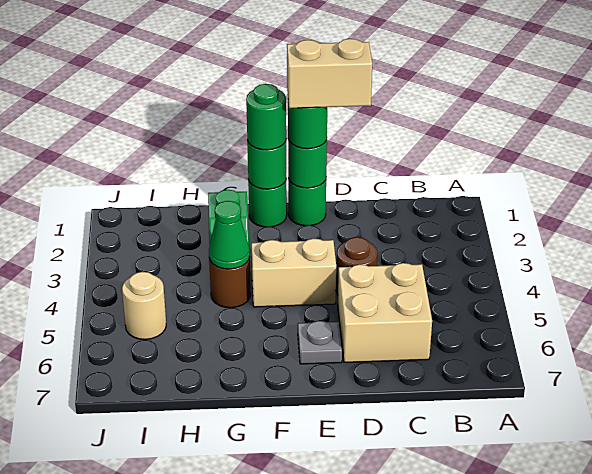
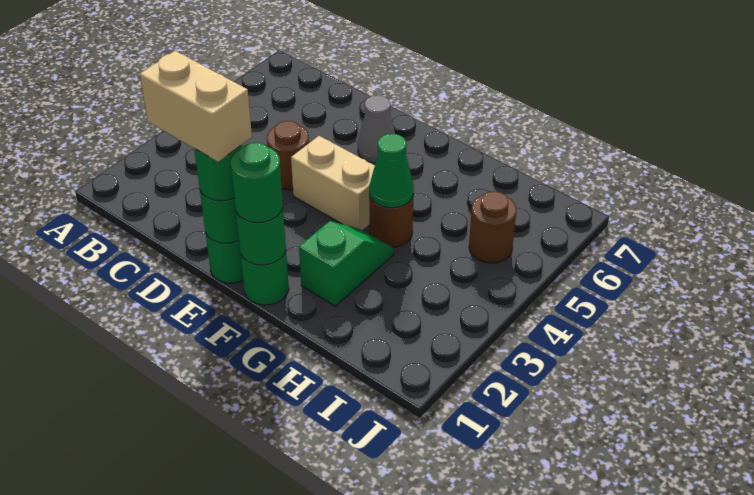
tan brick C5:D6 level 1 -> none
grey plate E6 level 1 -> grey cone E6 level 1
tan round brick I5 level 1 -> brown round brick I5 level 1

────────────────────────────────────────

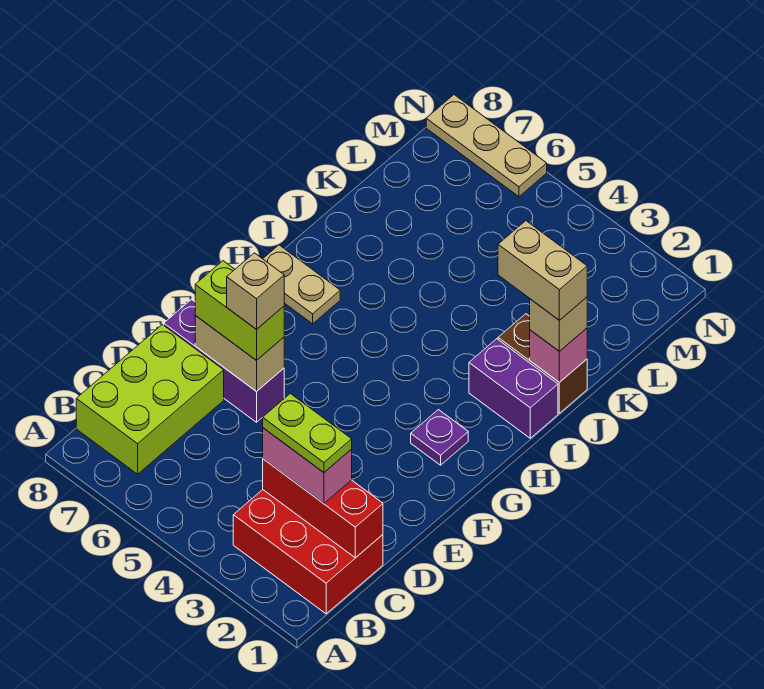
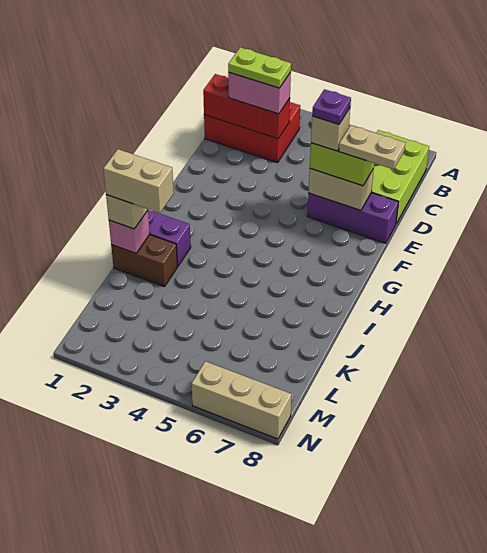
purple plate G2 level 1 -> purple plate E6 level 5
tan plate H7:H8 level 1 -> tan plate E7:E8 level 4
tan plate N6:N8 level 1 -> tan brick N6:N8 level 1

────────────────────────────────────────

AIM OF THE EXERCISE: The required answer is the count of lines in the listing that contain the word "plate", with no other text.

RESULT OF THE TASK: 4